DIRECTIONS: Scan the records below for the line containing "lime brick D1 level 2 -> none" and the line containing "yellow brick J6". Copy both, plus every line between, exactly.

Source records
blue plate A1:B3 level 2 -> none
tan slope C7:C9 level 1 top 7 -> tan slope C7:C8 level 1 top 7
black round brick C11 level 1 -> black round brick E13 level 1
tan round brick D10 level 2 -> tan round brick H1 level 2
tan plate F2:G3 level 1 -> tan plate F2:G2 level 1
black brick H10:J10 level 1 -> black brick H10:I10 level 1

* * *

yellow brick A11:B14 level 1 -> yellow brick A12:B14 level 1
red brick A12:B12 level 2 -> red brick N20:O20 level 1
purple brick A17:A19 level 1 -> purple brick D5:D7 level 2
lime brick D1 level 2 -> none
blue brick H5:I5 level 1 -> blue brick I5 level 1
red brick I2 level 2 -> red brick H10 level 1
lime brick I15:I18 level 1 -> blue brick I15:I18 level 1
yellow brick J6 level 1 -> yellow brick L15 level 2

==

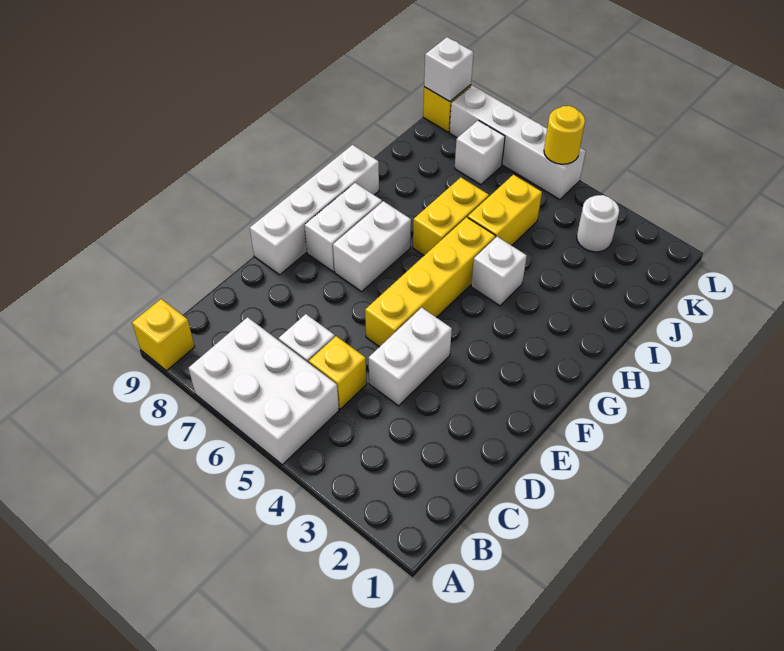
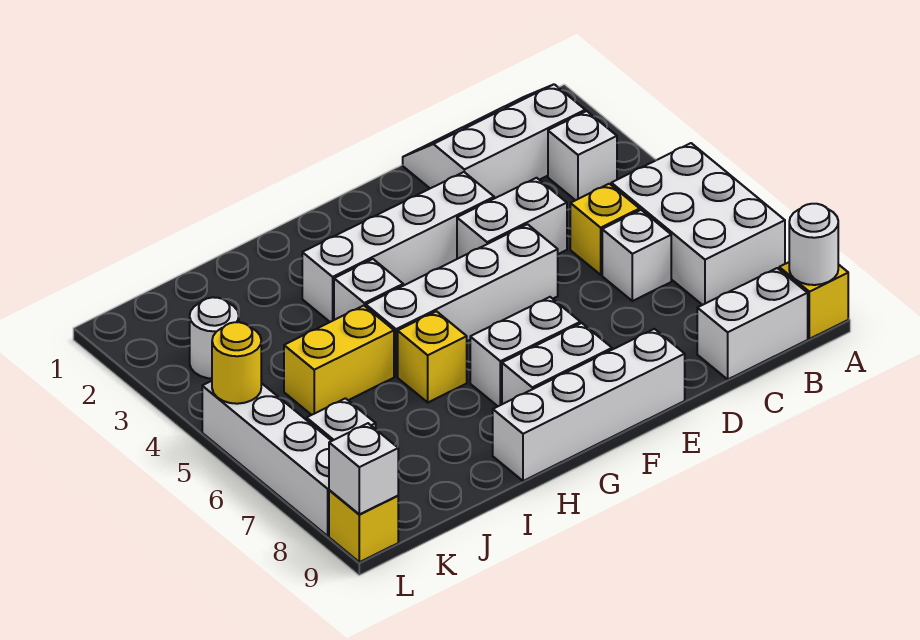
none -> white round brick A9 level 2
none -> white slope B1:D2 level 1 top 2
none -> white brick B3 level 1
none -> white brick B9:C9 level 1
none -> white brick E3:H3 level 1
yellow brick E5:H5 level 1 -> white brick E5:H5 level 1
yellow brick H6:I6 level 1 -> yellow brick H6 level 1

SOLUTION TO THIS EXERCISE:
lime brick D1 level 2 -> none
blue brick H5:I5 level 1 -> blue brick I5 level 1
red brick I2 level 2 -> red brick H10 level 1
lime brick I15:I18 level 1 -> blue brick I15:I18 level 1
yellow brick J6 level 1 -> yellow brick L15 level 2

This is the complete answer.